PROVIDED INFORMATION ->
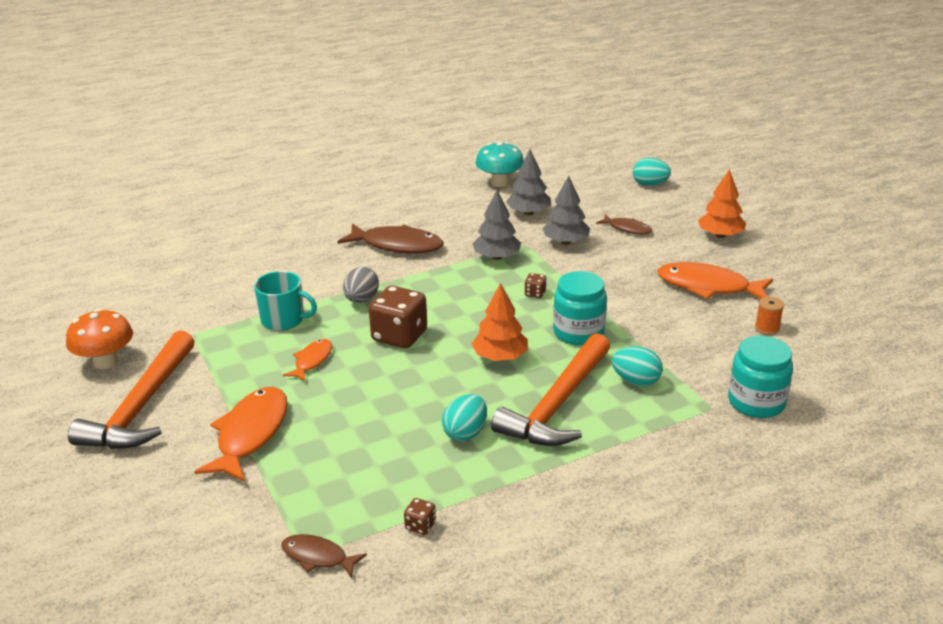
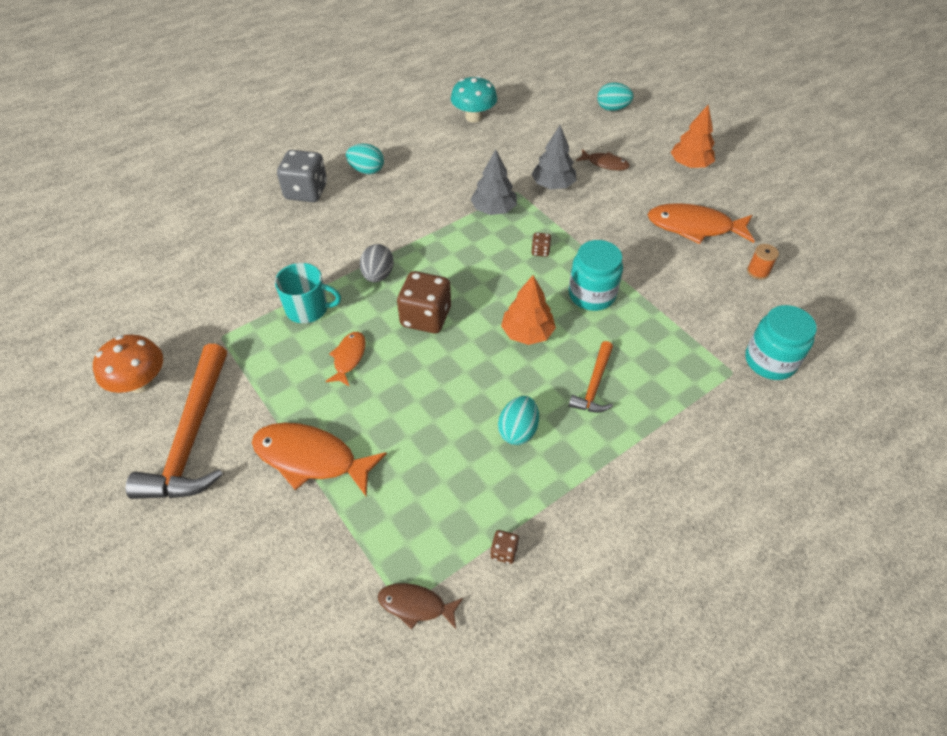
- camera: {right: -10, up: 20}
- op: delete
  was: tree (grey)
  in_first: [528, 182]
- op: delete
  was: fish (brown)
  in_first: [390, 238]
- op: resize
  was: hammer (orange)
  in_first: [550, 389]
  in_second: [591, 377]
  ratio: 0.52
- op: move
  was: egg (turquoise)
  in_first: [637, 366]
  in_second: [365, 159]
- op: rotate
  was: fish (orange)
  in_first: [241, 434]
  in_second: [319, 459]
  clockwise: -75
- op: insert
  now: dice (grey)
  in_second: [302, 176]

YOUR INSTRUCTIONS -> Please restate, exactly as written, the line that holds "in_first: [550, 389]" and all remaining lines of the data above, and only those.

RESULT OF THIS EXERCISE ->
  in_first: [550, 389]
  in_second: [591, 377]
  ratio: 0.52
- op: move
  was: egg (turquoise)
  in_first: [637, 366]
  in_second: [365, 159]
- op: rotate
  was: fish (orange)
  in_first: [241, 434]
  in_second: [319, 459]
  clockwise: -75
- op: insert
  now: dice (grey)
  in_second: [302, 176]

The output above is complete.